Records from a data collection

>>>

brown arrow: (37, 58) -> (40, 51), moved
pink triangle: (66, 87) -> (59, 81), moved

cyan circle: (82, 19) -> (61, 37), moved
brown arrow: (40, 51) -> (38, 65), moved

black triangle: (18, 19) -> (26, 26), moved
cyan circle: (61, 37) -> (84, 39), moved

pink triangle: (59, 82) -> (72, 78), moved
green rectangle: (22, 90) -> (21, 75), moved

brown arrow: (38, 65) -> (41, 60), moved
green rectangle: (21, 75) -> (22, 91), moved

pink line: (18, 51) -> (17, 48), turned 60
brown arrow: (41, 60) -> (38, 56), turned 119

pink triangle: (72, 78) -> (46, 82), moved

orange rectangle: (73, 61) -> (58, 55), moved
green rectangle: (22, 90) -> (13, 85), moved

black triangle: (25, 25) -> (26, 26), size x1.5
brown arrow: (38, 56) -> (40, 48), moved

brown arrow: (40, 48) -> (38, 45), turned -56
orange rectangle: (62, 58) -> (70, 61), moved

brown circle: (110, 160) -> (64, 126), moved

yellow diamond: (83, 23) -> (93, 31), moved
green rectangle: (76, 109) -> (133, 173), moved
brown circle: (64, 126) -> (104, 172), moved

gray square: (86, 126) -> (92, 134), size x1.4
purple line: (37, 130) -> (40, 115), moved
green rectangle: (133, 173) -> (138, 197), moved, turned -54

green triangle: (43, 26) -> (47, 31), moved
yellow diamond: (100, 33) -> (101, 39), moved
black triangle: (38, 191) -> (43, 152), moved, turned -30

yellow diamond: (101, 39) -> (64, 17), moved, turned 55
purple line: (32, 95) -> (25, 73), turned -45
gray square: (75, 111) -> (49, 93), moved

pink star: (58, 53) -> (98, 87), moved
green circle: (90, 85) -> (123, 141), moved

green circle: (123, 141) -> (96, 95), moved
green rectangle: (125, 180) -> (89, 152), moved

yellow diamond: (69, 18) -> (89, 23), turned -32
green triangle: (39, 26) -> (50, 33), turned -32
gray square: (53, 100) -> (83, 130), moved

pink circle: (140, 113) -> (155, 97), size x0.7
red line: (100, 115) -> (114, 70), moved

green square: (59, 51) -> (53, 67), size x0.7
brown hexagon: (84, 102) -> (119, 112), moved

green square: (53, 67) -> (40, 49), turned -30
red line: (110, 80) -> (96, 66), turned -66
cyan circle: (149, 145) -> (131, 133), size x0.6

<<<

**What to produce:** Quote every line from the beginning of the entries up to and including the line that contains "green rectangle: (21, 75) -> (22, 91), moved".

**Answer box:**
brown arrow: (37, 58) -> (40, 51), moved
pink triangle: (66, 87) -> (59, 81), moved

cyan circle: (82, 19) -> (61, 37), moved
brown arrow: (40, 51) -> (38, 65), moved

black triangle: (18, 19) -> (26, 26), moved
cyan circle: (61, 37) -> (84, 39), moved

pink triangle: (59, 82) -> (72, 78), moved
green rectangle: (22, 90) -> (21, 75), moved

brown arrow: (38, 65) -> (41, 60), moved
green rectangle: (21, 75) -> (22, 91), moved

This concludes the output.